[[ Dataset entries open ]]
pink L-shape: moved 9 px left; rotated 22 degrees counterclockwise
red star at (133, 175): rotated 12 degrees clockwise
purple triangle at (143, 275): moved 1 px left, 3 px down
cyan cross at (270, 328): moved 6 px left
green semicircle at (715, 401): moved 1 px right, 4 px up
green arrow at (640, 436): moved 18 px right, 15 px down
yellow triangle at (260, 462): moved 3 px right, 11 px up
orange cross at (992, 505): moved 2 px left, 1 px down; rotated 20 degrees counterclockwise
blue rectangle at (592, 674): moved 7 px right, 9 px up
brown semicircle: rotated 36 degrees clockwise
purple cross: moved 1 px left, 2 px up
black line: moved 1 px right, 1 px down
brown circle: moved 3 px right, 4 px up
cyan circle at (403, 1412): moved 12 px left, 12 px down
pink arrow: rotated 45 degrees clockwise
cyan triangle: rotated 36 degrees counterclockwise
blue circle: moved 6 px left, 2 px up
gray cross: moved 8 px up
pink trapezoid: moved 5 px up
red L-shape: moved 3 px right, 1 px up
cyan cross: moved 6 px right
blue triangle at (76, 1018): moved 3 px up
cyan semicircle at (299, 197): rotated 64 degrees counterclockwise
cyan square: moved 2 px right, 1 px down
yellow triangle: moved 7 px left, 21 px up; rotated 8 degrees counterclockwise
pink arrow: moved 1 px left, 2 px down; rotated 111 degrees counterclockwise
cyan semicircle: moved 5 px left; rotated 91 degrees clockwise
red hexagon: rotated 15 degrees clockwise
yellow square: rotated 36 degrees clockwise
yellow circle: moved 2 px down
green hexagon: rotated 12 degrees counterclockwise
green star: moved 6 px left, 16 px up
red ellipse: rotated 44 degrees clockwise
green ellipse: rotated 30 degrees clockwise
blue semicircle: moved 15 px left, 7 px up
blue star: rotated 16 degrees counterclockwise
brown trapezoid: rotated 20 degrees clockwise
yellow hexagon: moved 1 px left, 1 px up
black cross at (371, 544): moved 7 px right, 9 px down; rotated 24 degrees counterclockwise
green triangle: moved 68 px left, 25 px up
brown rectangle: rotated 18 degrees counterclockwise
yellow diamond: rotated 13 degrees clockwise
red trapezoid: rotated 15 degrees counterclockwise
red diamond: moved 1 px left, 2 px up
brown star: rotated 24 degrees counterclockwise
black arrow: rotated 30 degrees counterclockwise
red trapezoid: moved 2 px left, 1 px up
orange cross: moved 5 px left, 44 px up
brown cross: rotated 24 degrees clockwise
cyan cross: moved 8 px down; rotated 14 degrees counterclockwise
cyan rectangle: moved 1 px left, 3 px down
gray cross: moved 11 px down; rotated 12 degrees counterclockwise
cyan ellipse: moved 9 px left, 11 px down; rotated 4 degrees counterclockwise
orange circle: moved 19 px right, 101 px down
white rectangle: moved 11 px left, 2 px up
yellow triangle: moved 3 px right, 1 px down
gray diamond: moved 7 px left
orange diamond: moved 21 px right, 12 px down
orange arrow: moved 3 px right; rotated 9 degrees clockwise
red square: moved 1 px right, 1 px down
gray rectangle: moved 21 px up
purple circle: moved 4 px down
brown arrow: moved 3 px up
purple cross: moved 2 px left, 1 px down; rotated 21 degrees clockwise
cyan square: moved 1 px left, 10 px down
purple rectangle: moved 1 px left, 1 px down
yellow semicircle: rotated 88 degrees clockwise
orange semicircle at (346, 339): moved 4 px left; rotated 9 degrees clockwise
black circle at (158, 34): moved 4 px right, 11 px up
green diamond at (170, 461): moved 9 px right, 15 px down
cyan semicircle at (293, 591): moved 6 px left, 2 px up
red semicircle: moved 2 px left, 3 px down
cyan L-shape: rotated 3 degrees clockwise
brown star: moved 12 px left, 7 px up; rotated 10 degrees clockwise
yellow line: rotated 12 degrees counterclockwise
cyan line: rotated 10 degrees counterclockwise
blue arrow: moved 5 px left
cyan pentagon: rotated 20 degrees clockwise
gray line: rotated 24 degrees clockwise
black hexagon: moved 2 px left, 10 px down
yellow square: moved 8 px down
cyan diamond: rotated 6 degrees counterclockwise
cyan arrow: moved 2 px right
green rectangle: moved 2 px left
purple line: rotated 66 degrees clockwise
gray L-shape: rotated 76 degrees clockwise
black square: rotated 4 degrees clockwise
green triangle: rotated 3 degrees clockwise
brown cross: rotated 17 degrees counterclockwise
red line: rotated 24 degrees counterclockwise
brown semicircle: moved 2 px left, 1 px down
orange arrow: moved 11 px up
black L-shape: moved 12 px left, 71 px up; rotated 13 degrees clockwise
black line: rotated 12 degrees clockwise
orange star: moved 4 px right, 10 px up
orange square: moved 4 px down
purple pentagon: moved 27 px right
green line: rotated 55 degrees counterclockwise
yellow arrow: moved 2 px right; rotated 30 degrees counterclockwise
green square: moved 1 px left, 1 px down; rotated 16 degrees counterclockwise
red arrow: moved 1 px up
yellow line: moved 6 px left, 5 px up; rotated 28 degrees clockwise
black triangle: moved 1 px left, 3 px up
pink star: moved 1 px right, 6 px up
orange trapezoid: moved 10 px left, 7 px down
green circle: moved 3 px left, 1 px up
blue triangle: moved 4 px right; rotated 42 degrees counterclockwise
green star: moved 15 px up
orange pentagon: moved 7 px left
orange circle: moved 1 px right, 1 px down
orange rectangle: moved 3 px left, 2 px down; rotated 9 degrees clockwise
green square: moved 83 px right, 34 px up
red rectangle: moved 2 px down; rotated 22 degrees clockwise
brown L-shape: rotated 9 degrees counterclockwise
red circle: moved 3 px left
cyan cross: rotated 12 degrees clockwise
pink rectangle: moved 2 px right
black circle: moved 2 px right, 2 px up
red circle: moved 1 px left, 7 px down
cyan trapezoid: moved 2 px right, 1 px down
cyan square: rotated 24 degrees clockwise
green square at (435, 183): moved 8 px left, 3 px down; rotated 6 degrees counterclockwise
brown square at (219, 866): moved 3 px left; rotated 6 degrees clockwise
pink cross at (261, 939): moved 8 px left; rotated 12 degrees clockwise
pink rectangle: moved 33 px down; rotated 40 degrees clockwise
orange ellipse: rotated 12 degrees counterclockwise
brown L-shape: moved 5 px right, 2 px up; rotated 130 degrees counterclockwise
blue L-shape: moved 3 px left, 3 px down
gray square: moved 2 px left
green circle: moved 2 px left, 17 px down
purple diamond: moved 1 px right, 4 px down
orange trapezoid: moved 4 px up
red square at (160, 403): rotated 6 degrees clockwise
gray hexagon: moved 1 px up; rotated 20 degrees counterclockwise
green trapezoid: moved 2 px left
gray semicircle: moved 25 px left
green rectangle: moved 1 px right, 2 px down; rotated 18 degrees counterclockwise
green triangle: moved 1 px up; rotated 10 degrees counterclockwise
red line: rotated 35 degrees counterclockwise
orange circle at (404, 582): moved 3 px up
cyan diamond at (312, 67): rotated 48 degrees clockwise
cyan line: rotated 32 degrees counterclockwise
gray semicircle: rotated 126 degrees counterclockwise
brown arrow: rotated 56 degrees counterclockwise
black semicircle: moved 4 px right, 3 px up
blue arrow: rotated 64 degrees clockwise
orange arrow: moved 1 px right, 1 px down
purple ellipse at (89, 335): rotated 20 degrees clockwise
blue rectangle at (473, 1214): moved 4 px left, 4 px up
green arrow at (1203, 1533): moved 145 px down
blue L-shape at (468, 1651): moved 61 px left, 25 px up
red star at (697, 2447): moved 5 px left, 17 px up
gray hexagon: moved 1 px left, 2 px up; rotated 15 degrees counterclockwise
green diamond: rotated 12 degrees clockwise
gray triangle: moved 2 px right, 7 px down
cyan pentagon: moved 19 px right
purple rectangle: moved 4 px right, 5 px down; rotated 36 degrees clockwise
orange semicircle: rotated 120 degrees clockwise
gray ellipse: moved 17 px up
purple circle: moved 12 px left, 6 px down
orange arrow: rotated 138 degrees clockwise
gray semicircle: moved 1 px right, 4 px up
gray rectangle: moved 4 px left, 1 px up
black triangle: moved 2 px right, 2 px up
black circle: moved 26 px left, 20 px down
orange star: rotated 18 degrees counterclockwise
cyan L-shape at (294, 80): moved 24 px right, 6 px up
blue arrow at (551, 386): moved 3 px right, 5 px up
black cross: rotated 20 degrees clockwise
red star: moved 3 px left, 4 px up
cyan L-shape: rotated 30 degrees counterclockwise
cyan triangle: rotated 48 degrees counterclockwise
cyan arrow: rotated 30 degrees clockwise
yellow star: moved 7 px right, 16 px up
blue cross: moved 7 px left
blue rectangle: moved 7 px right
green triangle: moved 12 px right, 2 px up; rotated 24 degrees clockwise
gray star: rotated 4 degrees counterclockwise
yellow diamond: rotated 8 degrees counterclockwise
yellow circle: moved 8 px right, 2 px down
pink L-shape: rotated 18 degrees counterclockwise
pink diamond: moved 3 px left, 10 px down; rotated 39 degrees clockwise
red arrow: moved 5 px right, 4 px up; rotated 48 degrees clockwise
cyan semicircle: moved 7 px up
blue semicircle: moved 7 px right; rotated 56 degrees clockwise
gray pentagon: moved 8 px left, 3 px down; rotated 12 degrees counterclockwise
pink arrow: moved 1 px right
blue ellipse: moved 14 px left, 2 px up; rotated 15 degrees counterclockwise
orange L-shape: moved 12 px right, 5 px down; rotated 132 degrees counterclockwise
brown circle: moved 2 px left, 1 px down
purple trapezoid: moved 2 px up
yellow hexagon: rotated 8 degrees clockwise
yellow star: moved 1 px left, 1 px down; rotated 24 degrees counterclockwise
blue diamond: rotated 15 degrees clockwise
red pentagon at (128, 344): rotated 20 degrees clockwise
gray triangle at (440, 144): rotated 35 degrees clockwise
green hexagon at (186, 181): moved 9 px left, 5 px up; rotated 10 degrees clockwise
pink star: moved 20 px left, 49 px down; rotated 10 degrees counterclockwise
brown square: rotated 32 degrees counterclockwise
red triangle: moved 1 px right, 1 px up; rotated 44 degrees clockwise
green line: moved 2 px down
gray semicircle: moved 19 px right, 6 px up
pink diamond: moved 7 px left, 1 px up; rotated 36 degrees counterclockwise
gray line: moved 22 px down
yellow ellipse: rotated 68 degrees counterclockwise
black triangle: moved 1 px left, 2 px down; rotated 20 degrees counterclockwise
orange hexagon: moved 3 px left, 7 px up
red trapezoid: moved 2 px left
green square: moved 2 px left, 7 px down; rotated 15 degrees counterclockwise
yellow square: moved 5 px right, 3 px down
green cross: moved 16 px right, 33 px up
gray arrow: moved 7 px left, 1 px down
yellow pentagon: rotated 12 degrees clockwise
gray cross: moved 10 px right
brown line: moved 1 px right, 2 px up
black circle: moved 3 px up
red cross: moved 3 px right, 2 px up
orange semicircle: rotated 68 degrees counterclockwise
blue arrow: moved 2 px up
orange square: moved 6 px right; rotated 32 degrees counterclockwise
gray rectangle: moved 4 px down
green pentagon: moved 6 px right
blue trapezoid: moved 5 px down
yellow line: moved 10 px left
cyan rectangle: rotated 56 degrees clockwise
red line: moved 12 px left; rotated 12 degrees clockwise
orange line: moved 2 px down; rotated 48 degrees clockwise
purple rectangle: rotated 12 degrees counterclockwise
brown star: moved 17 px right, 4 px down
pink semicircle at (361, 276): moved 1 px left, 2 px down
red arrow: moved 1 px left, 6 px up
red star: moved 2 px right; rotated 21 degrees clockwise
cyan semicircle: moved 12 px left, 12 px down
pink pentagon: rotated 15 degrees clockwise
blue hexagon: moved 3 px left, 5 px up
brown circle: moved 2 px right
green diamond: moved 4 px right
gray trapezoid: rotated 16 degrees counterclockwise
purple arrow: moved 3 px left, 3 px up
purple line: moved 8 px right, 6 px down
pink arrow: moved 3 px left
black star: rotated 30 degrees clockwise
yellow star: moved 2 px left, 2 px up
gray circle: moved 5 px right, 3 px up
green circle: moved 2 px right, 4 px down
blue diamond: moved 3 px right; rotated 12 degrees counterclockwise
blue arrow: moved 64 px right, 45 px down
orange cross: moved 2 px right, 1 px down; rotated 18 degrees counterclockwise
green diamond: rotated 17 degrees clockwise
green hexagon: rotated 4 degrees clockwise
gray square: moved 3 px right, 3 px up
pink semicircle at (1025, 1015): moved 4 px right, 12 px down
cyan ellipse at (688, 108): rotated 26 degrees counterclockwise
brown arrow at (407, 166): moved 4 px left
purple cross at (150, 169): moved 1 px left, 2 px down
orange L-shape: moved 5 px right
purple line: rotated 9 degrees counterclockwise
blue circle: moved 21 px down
[[ Dataset entries closed ]]
## Instructions for the task
Would you please repeat exactly the lines above, starting at the line with "purple cross: moved 2" and stopping at the line with "yellow arrow: moved", both included?

## Exercise output
purple cross: moved 2 px left, 1 px down; rotated 21 degrees clockwise
cyan square: moved 1 px left, 10 px down
purple rectangle: moved 1 px left, 1 px down
yellow semicircle: rotated 88 degrees clockwise
orange semicircle at (346, 339): moved 4 px left; rotated 9 degrees clockwise
black circle at (158, 34): moved 4 px right, 11 px up
green diamond at (170, 461): moved 9 px right, 15 px down
cyan semicircle at (293, 591): moved 6 px left, 2 px up
red semicircle: moved 2 px left, 3 px down
cyan L-shape: rotated 3 degrees clockwise
brown star: moved 12 px left, 7 px up; rotated 10 degrees clockwise
yellow line: rotated 12 degrees counterclockwise
cyan line: rotated 10 degrees counterclockwise
blue arrow: moved 5 px left
cyan pentagon: rotated 20 degrees clockwise
gray line: rotated 24 degrees clockwise
black hexagon: moved 2 px left, 10 px down
yellow square: moved 8 px down
cyan diamond: rotated 6 degrees counterclockwise
cyan arrow: moved 2 px right
green rectangle: moved 2 px left
purple line: rotated 66 degrees clockwise
gray L-shape: rotated 76 degrees clockwise
black square: rotated 4 degrees clockwise
green triangle: rotated 3 degrees clockwise
brown cross: rotated 17 degrees counterclockwise
red line: rotated 24 degrees counterclockwise
brown semicircle: moved 2 px left, 1 px down
orange arrow: moved 11 px up
black L-shape: moved 12 px left, 71 px up; rotated 13 degrees clockwise
black line: rotated 12 degrees clockwise
orange star: moved 4 px right, 10 px up
orange square: moved 4 px down
purple pentagon: moved 27 px right
green line: rotated 55 degrees counterclockwise
yellow arrow: moved 2 px right; rotated 30 degrees counterclockwise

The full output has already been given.